◆ Task item
The records below need to be repeated exactly, with every picture left out.
(Beginning of Source material)
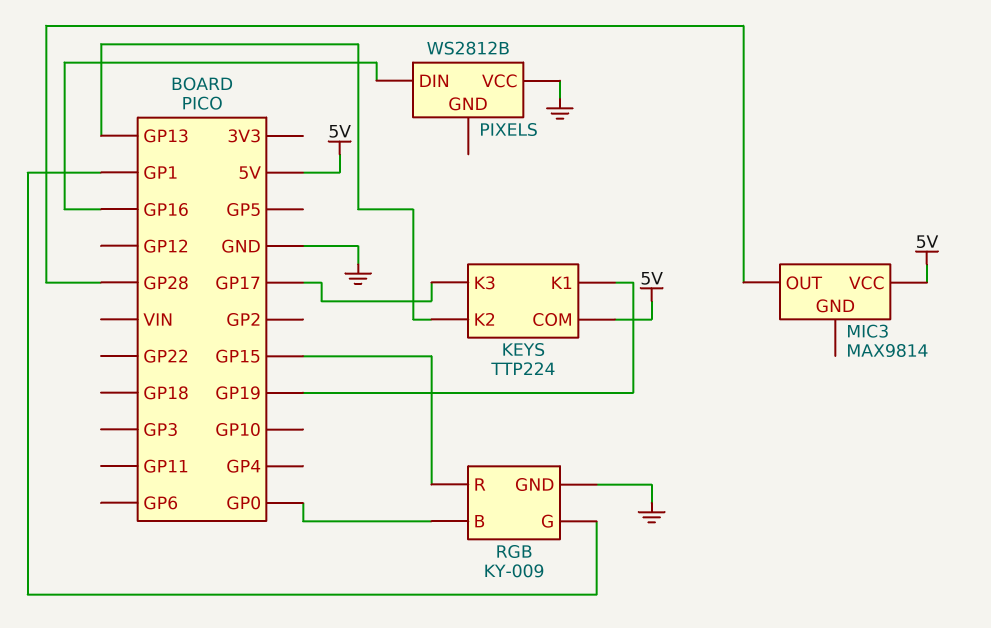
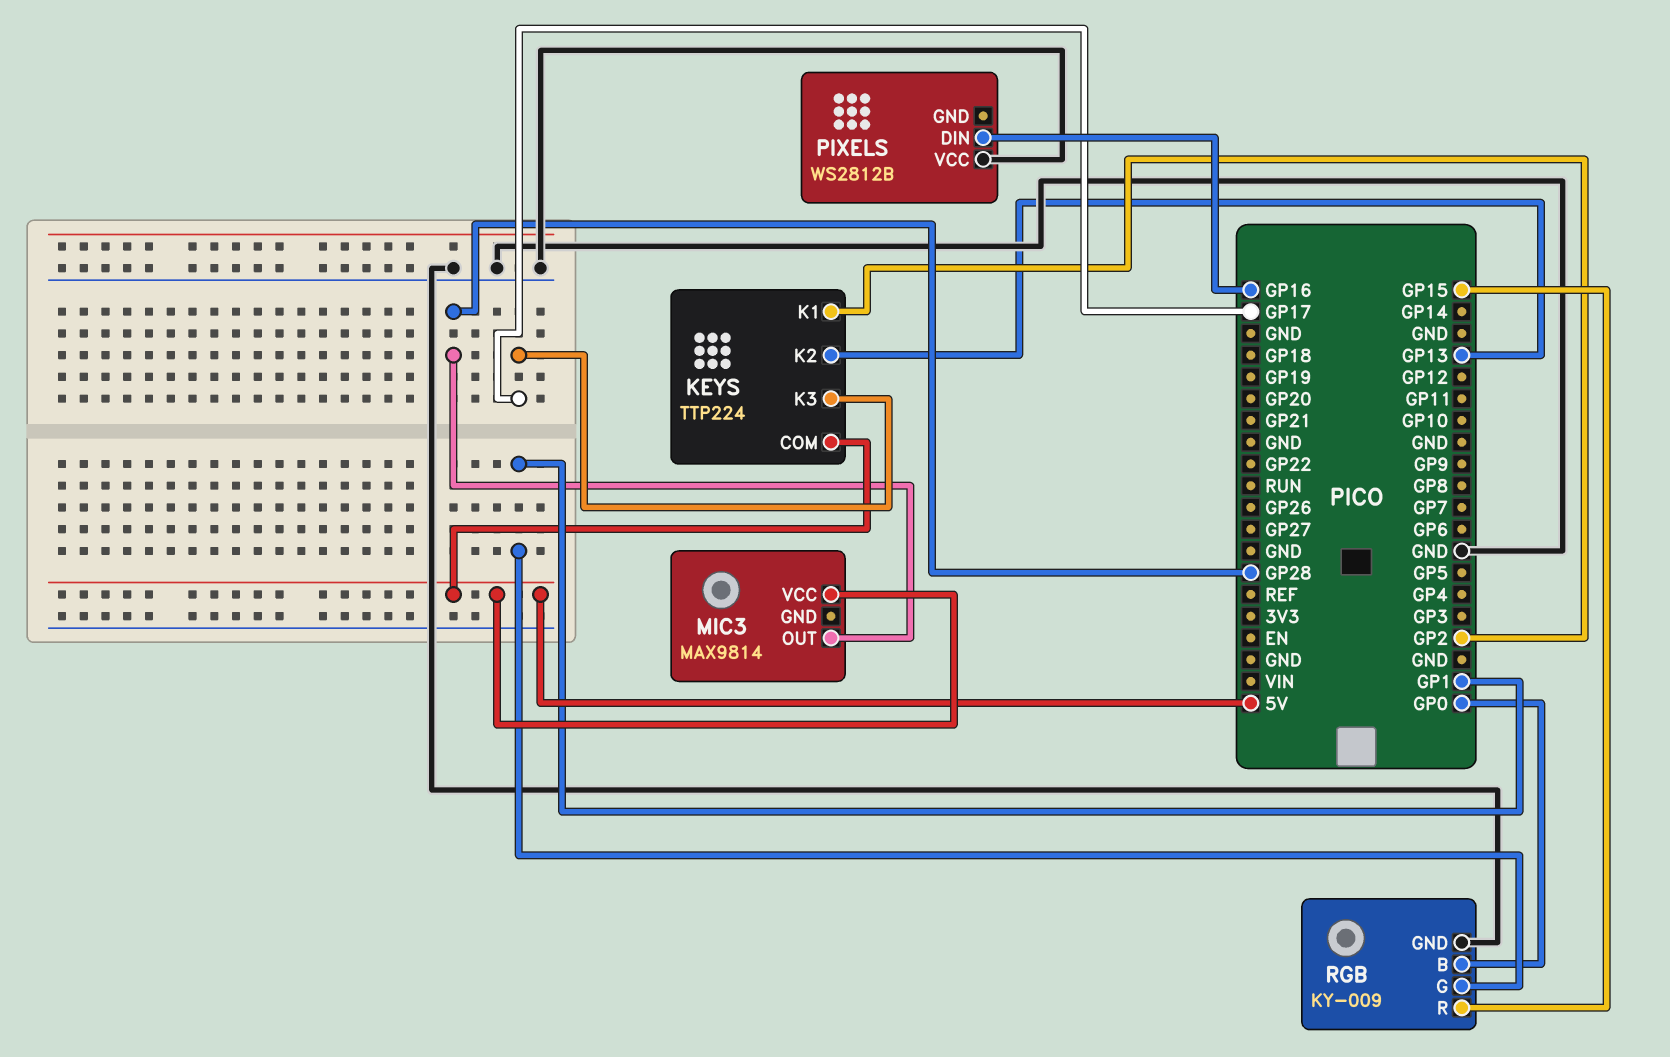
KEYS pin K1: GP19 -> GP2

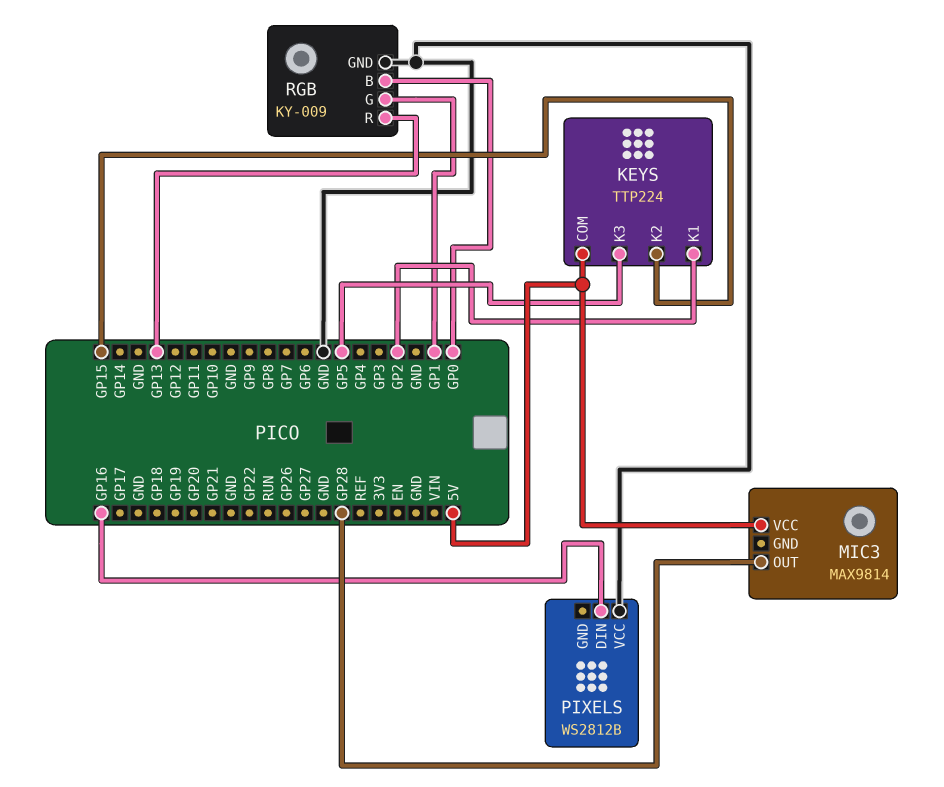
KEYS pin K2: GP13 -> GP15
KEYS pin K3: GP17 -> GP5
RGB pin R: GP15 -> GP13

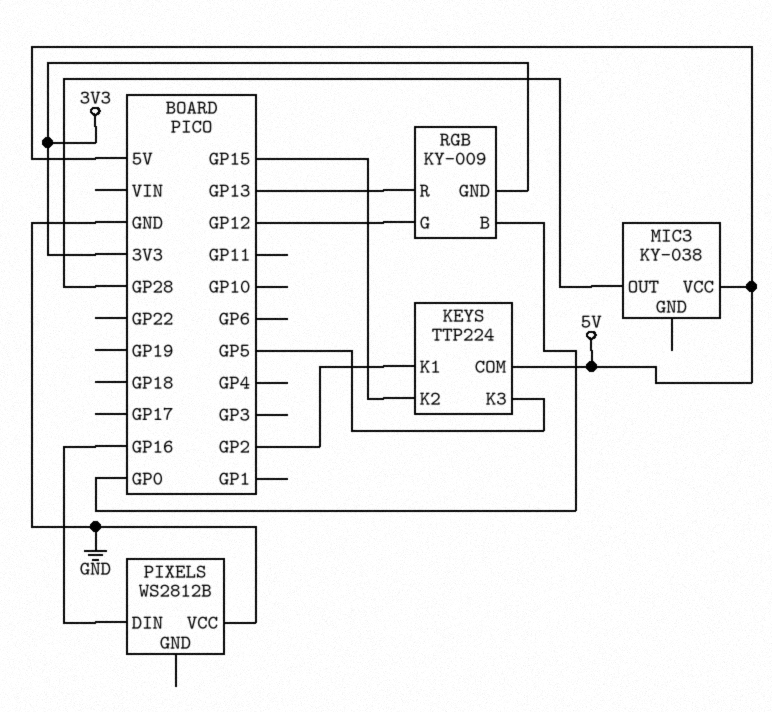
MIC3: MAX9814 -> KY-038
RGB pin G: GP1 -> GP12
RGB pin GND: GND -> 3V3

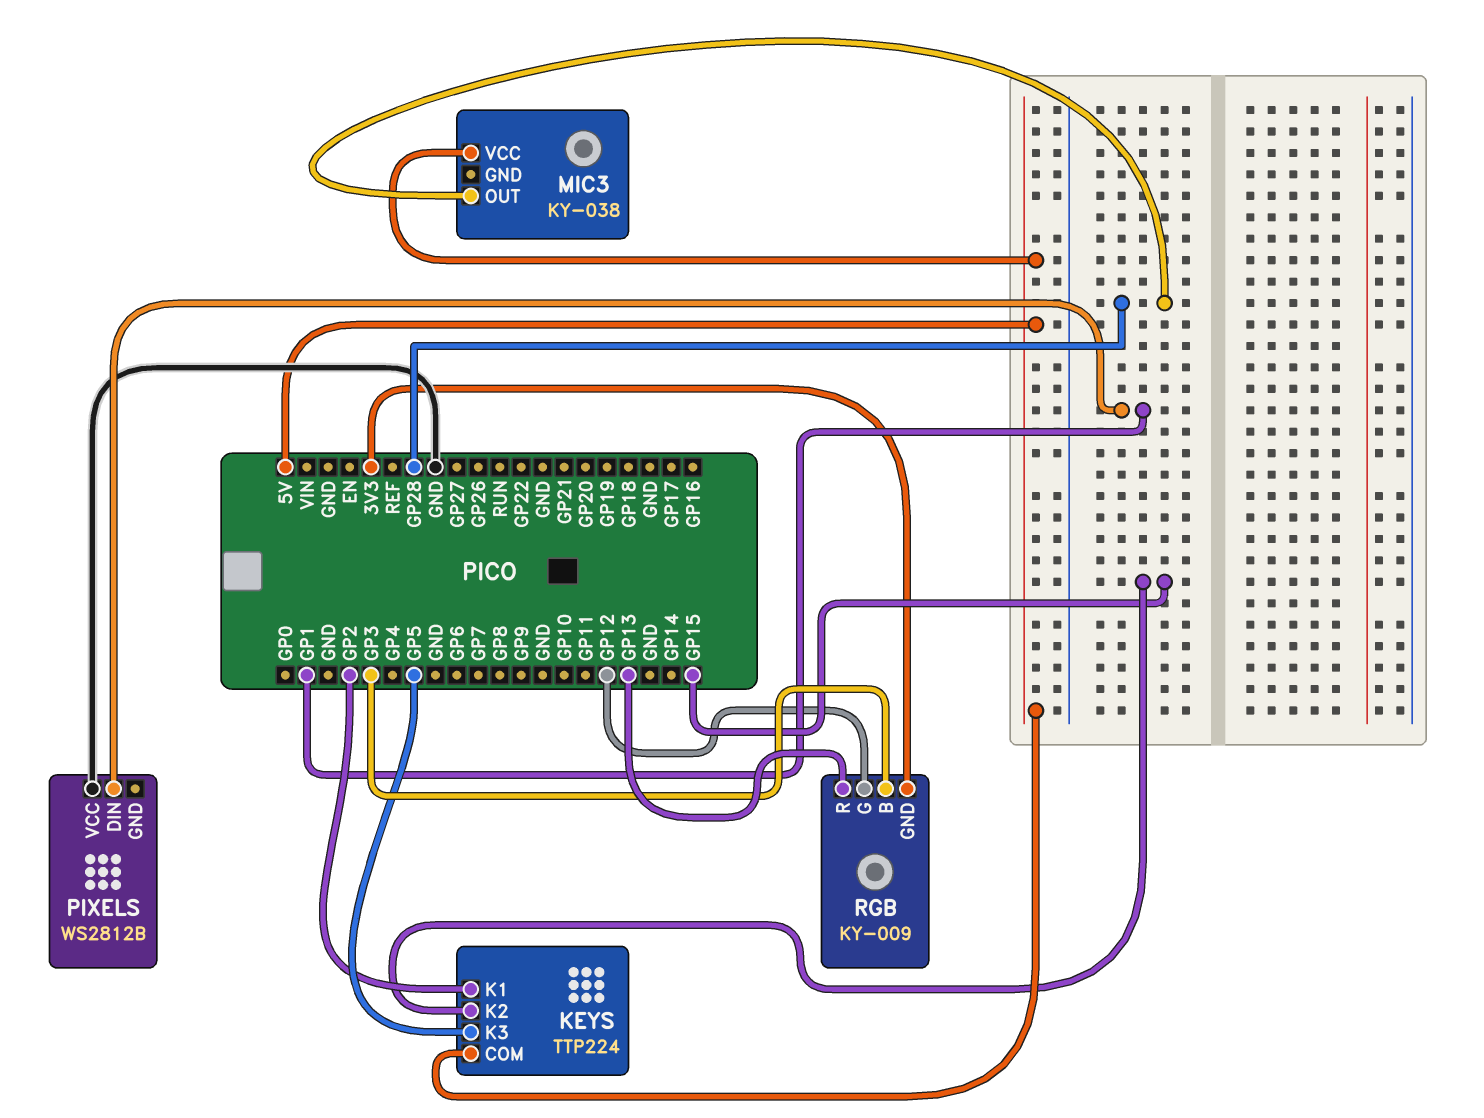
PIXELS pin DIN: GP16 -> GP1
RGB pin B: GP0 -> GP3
(End of Source material)
◆ Solution
KEYS pin K1: GP19 -> GP2

KEYS pin K2: GP13 -> GP15
KEYS pin K3: GP17 -> GP5
RGB pin R: GP15 -> GP13

MIC3: MAX9814 -> KY-038
RGB pin G: GP1 -> GP12
RGB pin GND: GND -> 3V3

PIXELS pin DIN: GP16 -> GP1
RGB pin B: GP0 -> GP3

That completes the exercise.